[DATA EXTRACT]

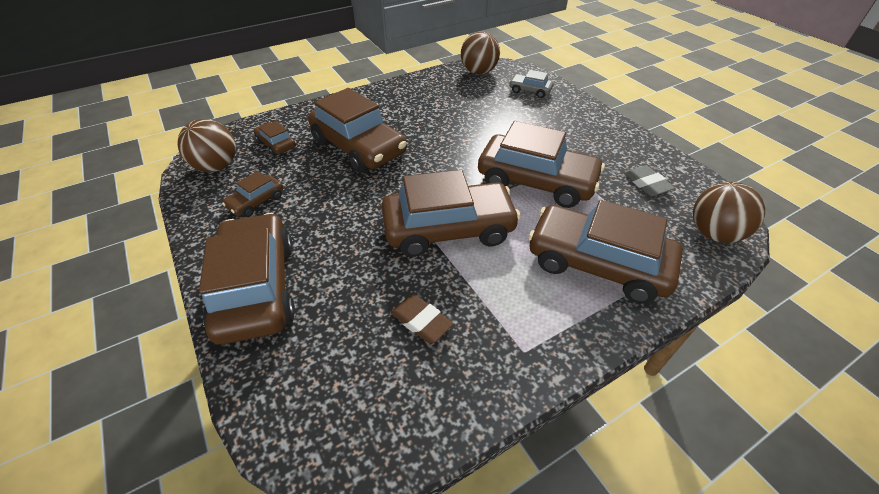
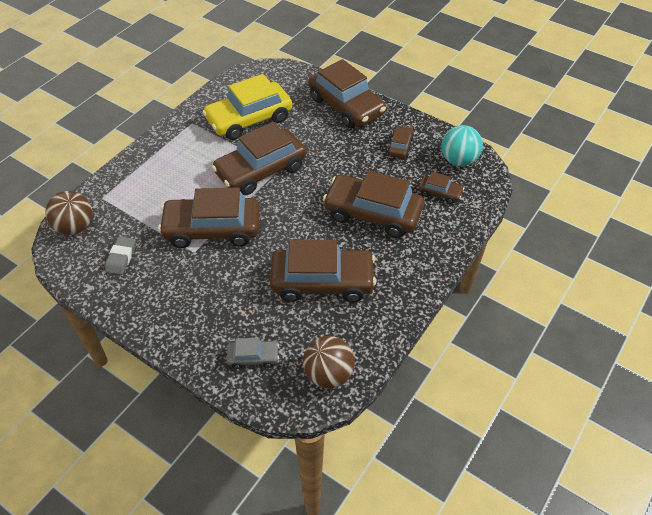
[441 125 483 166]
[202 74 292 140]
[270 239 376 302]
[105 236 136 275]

[/DATA EXTRACT]

Where pictures sit among the data above, omit them, and output the rest exactly.

[441 125 483 166]
[202 74 292 140]
[270 239 376 302]
[105 236 136 275]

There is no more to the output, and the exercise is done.